**TASK INSTRUCTIONS**:
Set each line of the data down exactly, please.

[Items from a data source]

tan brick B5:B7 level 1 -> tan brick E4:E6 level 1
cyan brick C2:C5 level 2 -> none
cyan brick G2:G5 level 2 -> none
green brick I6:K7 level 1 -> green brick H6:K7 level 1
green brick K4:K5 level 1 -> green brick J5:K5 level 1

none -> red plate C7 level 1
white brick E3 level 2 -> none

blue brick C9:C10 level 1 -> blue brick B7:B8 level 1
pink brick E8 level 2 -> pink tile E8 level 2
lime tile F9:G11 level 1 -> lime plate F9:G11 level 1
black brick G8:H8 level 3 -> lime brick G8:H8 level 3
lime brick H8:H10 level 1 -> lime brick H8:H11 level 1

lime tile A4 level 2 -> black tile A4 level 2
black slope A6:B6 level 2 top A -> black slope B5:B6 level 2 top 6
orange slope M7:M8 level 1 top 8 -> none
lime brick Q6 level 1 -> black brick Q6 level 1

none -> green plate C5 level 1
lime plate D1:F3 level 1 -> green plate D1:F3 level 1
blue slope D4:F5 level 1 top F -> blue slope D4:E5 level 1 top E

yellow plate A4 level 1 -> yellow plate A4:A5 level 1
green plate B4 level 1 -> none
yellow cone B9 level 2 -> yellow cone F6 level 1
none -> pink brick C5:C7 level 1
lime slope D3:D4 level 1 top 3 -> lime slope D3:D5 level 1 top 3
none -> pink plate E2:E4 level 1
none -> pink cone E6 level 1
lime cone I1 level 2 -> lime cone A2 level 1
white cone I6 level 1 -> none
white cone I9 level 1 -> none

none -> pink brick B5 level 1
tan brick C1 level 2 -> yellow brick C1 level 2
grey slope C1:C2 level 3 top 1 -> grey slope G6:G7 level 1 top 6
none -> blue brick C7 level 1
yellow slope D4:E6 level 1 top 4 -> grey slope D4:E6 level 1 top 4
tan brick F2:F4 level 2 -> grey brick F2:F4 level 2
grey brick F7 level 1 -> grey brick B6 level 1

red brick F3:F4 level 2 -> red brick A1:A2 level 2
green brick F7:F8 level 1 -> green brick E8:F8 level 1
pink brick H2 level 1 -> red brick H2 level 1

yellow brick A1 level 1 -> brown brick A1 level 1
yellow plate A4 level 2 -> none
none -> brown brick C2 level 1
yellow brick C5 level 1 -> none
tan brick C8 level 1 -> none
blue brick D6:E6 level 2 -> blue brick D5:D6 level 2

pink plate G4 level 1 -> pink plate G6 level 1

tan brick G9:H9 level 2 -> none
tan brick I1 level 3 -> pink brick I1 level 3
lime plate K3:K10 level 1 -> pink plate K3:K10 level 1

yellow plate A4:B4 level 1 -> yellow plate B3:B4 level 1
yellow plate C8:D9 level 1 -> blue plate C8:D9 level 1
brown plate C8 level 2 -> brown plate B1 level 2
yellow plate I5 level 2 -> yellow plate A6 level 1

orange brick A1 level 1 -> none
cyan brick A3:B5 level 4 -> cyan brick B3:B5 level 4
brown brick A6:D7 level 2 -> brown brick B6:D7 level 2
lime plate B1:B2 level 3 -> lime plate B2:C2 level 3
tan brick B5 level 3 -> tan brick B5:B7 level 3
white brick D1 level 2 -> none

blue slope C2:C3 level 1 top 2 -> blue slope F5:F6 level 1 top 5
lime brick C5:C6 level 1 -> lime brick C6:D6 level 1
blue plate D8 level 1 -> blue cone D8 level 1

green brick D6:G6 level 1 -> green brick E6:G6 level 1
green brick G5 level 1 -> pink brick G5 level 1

**RESULT**:
tan brick B5:B7 level 1 -> tan brick E4:E6 level 1
cyan brick C2:C5 level 2 -> none
cyan brick G2:G5 level 2 -> none
green brick I6:K7 level 1 -> green brick H6:K7 level 1
green brick K4:K5 level 1 -> green brick J5:K5 level 1

none -> red plate C7 level 1
white brick E3 level 2 -> none

blue brick C9:C10 level 1 -> blue brick B7:B8 level 1
pink brick E8 level 2 -> pink tile E8 level 2
lime tile F9:G11 level 1 -> lime plate F9:G11 level 1
black brick G8:H8 level 3 -> lime brick G8:H8 level 3
lime brick H8:H10 level 1 -> lime brick H8:H11 level 1

lime tile A4 level 2 -> black tile A4 level 2
black slope A6:B6 level 2 top A -> black slope B5:B6 level 2 top 6
orange slope M7:M8 level 1 top 8 -> none
lime brick Q6 level 1 -> black brick Q6 level 1

none -> green plate C5 level 1
lime plate D1:F3 level 1 -> green plate D1:F3 level 1
blue slope D4:F5 level 1 top F -> blue slope D4:E5 level 1 top E

yellow plate A4 level 1 -> yellow plate A4:A5 level 1
green plate B4 level 1 -> none
yellow cone B9 level 2 -> yellow cone F6 level 1
none -> pink brick C5:C7 level 1
lime slope D3:D4 level 1 top 3 -> lime slope D3:D5 level 1 top 3
none -> pink plate E2:E4 level 1
none -> pink cone E6 level 1
lime cone I1 level 2 -> lime cone A2 level 1
white cone I6 level 1 -> none
white cone I9 level 1 -> none

none -> pink brick B5 level 1
tan brick C1 level 2 -> yellow brick C1 level 2
grey slope C1:C2 level 3 top 1 -> grey slope G6:G7 level 1 top 6
none -> blue brick C7 level 1
yellow slope D4:E6 level 1 top 4 -> grey slope D4:E6 level 1 top 4
tan brick F2:F4 level 2 -> grey brick F2:F4 level 2
grey brick F7 level 1 -> grey brick B6 level 1

red brick F3:F4 level 2 -> red brick A1:A2 level 2
green brick F7:F8 level 1 -> green brick E8:F8 level 1
pink brick H2 level 1 -> red brick H2 level 1

yellow brick A1 level 1 -> brown brick A1 level 1
yellow plate A4 level 2 -> none
none -> brown brick C2 level 1
yellow brick C5 level 1 -> none
tan brick C8 level 1 -> none
blue brick D6:E6 level 2 -> blue brick D5:D6 level 2

pink plate G4 level 1 -> pink plate G6 level 1

tan brick G9:H9 level 2 -> none
tan brick I1 level 3 -> pink brick I1 level 3
lime plate K3:K10 level 1 -> pink plate K3:K10 level 1

yellow plate A4:B4 level 1 -> yellow plate B3:B4 level 1
yellow plate C8:D9 level 1 -> blue plate C8:D9 level 1
brown plate C8 level 2 -> brown plate B1 level 2
yellow plate I5 level 2 -> yellow plate A6 level 1

orange brick A1 level 1 -> none
cyan brick A3:B5 level 4 -> cyan brick B3:B5 level 4
brown brick A6:D7 level 2 -> brown brick B6:D7 level 2
lime plate B1:B2 level 3 -> lime plate B2:C2 level 3
tan brick B5 level 3 -> tan brick B5:B7 level 3
white brick D1 level 2 -> none

blue slope C2:C3 level 1 top 2 -> blue slope F5:F6 level 1 top 5
lime brick C5:C6 level 1 -> lime brick C6:D6 level 1
blue plate D8 level 1 -> blue cone D8 level 1

green brick D6:G6 level 1 -> green brick E6:G6 level 1
green brick G5 level 1 -> pink brick G5 level 1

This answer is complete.